STUDY MATERIAL

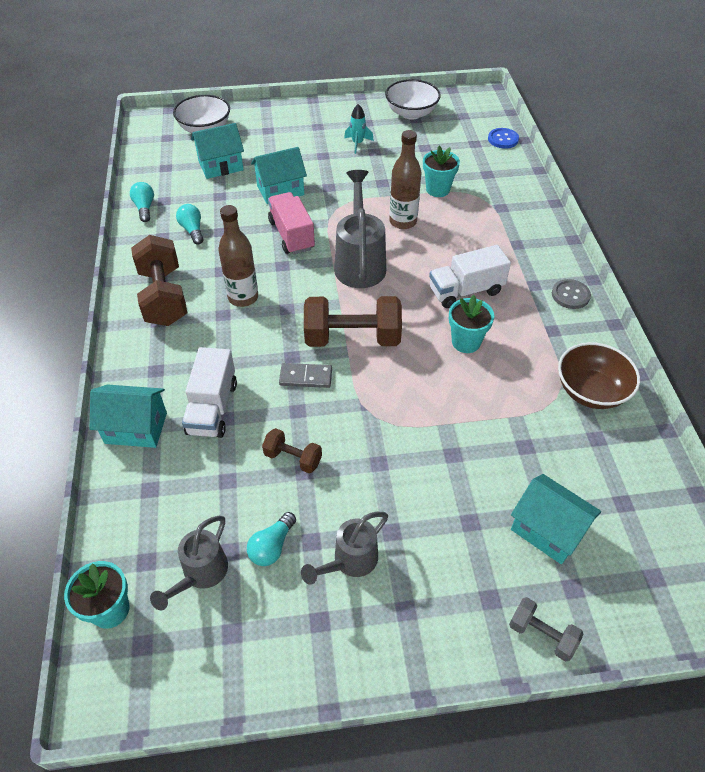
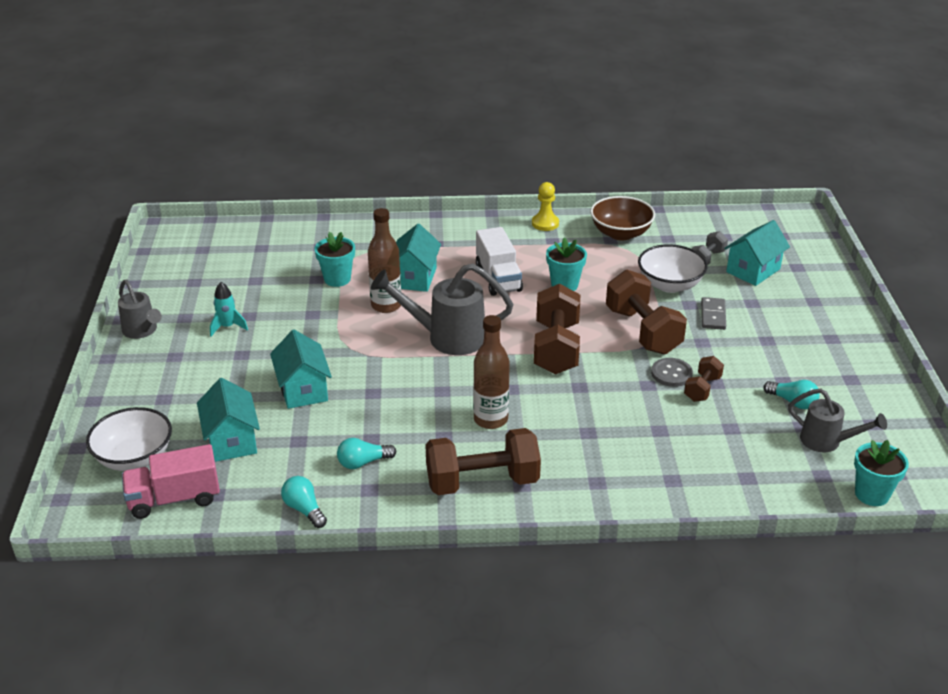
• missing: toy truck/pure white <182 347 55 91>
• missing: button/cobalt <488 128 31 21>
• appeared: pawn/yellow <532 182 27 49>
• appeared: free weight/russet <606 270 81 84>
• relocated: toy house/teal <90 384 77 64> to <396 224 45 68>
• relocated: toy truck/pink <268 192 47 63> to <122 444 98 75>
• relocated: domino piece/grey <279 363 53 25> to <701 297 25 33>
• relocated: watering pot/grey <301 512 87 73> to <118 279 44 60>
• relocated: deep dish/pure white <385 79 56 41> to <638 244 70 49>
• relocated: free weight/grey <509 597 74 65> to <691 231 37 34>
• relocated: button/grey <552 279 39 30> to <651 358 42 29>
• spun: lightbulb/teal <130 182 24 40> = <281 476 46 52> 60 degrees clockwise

WHAT THIS TASK INVOLVES
Repeat the records word for word, skipping pictures.

WRITTEN SOLUTION
• missing: toy truck/pure white <182 347 55 91>
• missing: button/cobalt <488 128 31 21>
• appeared: pawn/yellow <532 182 27 49>
• appeared: free weight/russet <606 270 81 84>
• relocated: toy house/teal <90 384 77 64> to <396 224 45 68>
• relocated: toy truck/pink <268 192 47 63> to <122 444 98 75>
• relocated: domino piece/grey <279 363 53 25> to <701 297 25 33>
• relocated: watering pot/grey <301 512 87 73> to <118 279 44 60>
• relocated: deep dish/pure white <385 79 56 41> to <638 244 70 49>
• relocated: free weight/grey <509 597 74 65> to <691 231 37 34>
• relocated: button/grey <552 279 39 30> to <651 358 42 29>
• spun: lightbulb/teal <130 182 24 40> = <281 476 46 52> 60 degrees clockwise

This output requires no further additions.